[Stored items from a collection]
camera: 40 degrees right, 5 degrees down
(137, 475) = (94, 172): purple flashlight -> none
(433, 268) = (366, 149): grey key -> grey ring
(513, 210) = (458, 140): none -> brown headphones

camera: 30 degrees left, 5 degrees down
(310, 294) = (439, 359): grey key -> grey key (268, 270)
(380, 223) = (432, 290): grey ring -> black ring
* * *
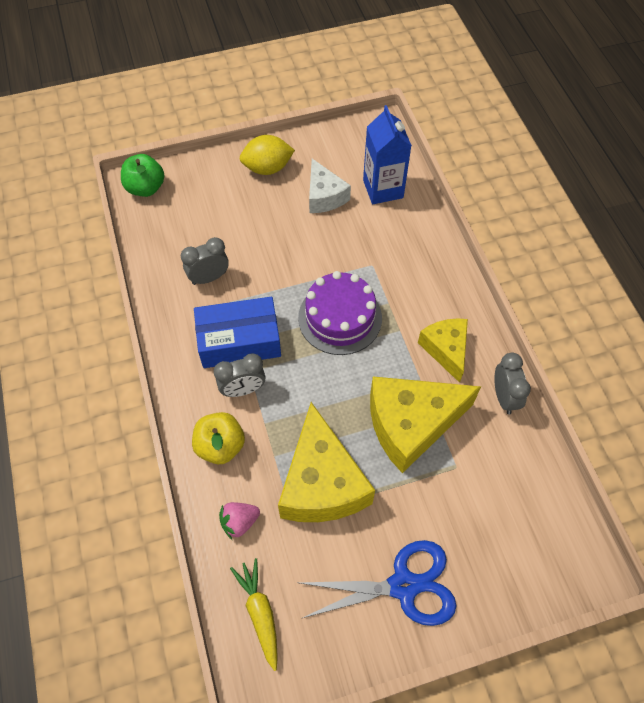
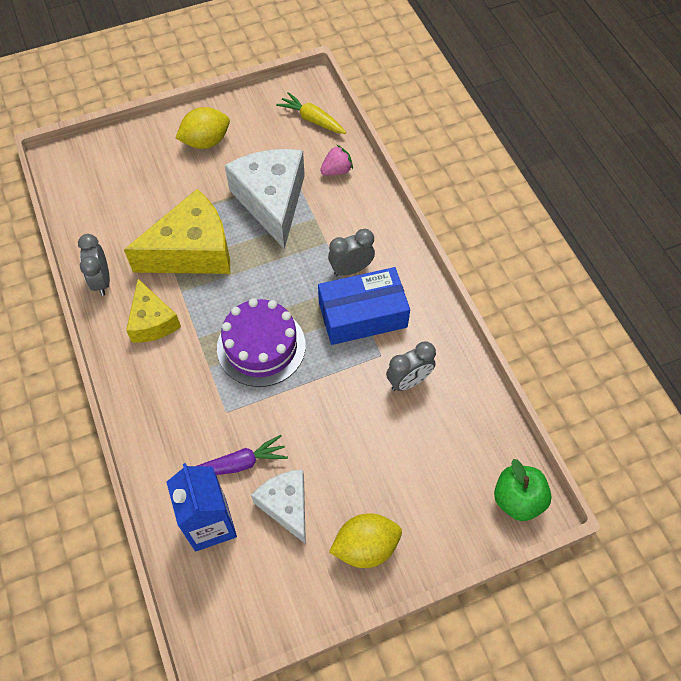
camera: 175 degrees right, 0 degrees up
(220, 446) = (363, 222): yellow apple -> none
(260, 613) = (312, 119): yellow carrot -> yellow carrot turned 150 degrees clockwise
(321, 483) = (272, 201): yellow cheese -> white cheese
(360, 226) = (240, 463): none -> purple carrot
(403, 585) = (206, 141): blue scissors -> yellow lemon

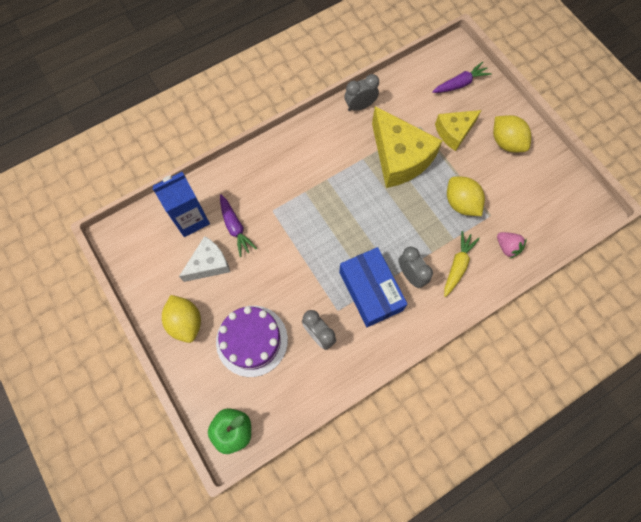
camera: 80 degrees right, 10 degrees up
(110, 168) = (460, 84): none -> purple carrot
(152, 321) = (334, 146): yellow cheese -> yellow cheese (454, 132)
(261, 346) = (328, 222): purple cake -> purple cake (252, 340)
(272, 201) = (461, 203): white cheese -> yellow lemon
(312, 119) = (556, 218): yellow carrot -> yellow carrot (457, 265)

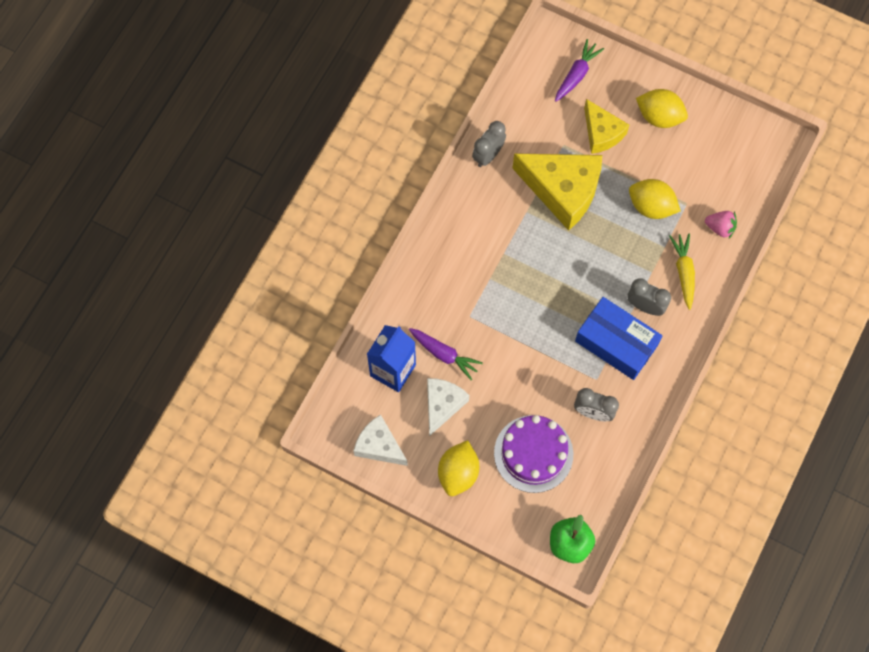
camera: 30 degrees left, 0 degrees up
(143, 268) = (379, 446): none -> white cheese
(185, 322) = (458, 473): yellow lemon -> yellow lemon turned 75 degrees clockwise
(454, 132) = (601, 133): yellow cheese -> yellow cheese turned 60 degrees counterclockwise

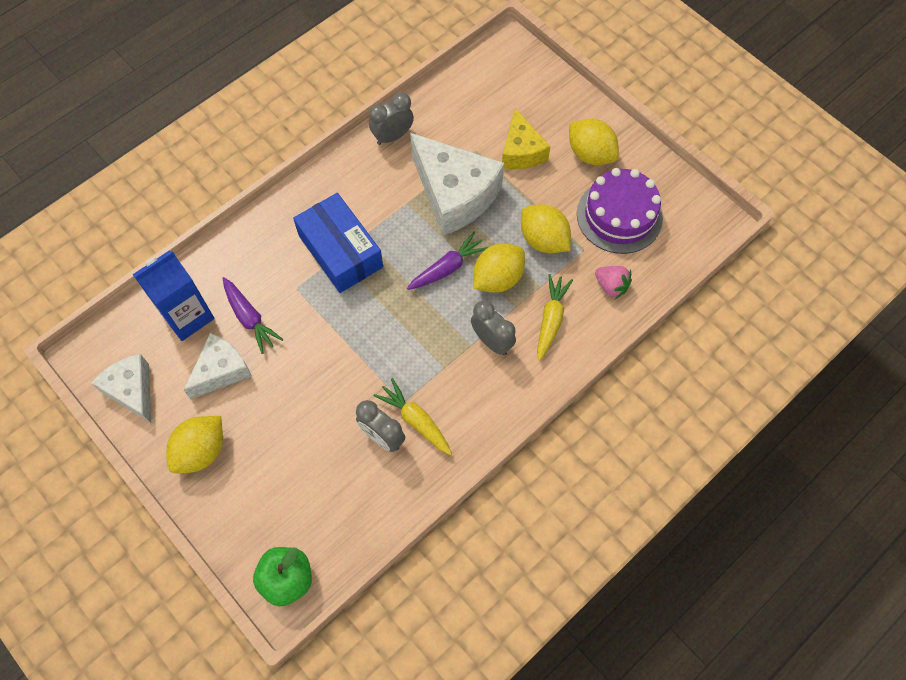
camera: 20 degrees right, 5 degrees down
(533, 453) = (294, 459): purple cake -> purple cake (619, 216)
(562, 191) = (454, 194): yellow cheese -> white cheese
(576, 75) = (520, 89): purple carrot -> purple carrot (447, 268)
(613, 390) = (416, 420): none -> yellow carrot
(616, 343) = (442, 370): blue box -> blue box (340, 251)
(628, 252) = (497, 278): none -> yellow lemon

What the task asks => Here the job is to copy the stretch of records from the line containing "(272, 201) = (461, 203): white" through the line containing "camera: 20 degrees right, 5 degrees down", word for word. Leave every picture out.

Answer box =>
(272, 201) = (461, 203): white cheese -> yellow lemon
(312, 119) = (556, 218): yellow carrot -> yellow carrot (457, 265)

camera: 30 degrees left, 0 degrees up
(143, 268) = (379, 446): none -> white cheese
(185, 322) = (458, 473): yellow lemon -> yellow lemon turned 75 degrees clockwise
(454, 132) = (601, 133): yellow cheese -> yellow cheese turned 60 degrees counterclockwise

camera: 20 degrees right, 5 degrees down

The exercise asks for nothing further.